Material for this task:
_ _ _ _ _

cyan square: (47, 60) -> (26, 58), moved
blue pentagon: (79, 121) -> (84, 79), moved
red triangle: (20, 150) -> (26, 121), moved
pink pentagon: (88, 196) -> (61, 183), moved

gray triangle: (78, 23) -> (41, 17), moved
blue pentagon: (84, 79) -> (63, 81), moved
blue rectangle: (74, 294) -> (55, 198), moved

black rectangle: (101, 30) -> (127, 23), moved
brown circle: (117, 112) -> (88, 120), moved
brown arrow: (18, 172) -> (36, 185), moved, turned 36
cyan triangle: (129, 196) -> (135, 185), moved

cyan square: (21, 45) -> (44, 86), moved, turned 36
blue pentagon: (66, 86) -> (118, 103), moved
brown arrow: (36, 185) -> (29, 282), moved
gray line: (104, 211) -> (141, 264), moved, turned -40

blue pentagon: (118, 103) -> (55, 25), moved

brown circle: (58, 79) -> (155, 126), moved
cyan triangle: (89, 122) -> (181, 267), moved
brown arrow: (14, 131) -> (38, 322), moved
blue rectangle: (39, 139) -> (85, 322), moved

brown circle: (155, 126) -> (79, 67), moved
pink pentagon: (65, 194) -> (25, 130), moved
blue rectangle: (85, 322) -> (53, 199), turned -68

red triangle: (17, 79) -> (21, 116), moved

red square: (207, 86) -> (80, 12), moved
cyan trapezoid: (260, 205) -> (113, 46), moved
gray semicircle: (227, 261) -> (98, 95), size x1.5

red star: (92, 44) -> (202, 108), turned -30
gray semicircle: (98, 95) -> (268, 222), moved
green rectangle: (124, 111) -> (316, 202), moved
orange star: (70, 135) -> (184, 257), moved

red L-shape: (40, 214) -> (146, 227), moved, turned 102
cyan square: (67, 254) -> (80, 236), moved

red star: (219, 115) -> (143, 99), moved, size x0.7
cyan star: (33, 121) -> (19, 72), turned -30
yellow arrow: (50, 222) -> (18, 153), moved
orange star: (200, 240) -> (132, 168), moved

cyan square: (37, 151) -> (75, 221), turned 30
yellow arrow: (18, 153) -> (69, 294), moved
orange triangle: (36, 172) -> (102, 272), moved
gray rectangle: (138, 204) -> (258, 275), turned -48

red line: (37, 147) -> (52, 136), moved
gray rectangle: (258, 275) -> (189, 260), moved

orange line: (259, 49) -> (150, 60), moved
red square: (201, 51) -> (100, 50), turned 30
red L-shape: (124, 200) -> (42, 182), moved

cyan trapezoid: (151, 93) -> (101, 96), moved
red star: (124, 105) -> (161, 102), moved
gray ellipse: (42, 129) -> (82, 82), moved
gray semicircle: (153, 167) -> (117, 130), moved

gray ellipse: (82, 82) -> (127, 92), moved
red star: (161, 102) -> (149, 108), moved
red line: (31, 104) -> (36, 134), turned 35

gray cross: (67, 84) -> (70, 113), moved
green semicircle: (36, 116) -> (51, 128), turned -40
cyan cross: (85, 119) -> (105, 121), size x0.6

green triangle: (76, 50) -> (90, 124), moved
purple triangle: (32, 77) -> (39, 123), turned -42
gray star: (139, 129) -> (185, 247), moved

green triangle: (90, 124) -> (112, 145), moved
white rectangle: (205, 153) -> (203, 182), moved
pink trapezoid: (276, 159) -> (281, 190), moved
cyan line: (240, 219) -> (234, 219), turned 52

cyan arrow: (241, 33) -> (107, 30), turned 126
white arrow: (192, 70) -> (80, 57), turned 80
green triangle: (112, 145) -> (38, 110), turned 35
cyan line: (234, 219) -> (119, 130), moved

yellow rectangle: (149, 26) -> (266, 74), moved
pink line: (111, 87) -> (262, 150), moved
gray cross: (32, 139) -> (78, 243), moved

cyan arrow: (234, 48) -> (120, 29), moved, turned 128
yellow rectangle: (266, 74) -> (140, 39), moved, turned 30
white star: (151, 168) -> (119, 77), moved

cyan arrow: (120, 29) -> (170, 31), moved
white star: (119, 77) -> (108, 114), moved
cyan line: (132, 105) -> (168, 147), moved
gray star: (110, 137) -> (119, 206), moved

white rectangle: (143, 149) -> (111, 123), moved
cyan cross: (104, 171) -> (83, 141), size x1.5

_ _ _ _ _

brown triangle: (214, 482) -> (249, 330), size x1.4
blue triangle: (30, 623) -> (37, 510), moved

_ _ _ _ _

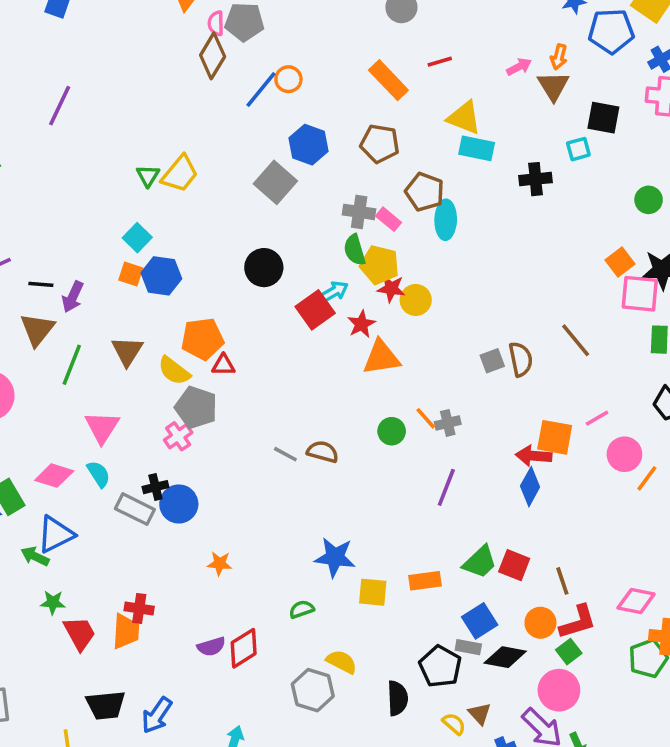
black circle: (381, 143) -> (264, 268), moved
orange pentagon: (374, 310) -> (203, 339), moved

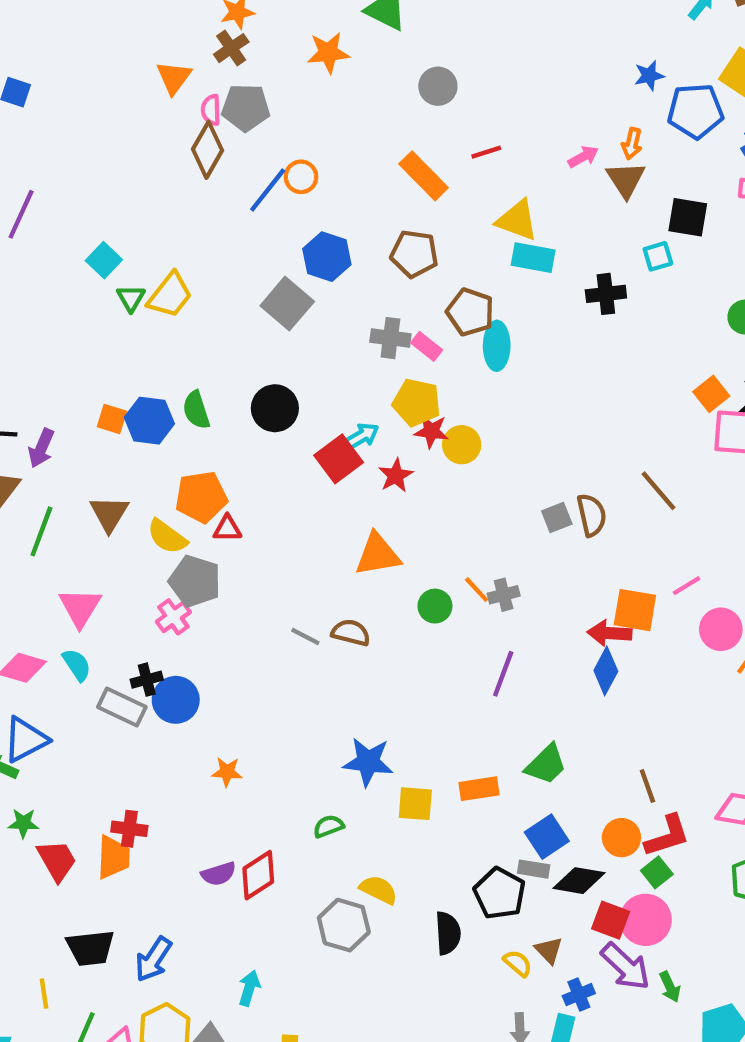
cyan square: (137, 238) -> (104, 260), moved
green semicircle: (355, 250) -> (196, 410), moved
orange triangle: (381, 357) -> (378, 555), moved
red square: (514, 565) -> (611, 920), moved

_ _ _ _ _

What this task involves:
From the line holding "brown arrow: (14, 131) -> (38, 322), moved" to the line holding "red square: (207, 86) -> (80, 12), moved", inclusive, restate each line above exactly as written.

Task response:
brown arrow: (14, 131) -> (38, 322), moved
blue rectangle: (39, 139) -> (85, 322), moved

brown circle: (155, 126) -> (79, 67), moved
pink pentagon: (65, 194) -> (25, 130), moved
blue rectangle: (85, 322) -> (53, 199), turned -68

red triangle: (17, 79) -> (21, 116), moved

red square: (207, 86) -> (80, 12), moved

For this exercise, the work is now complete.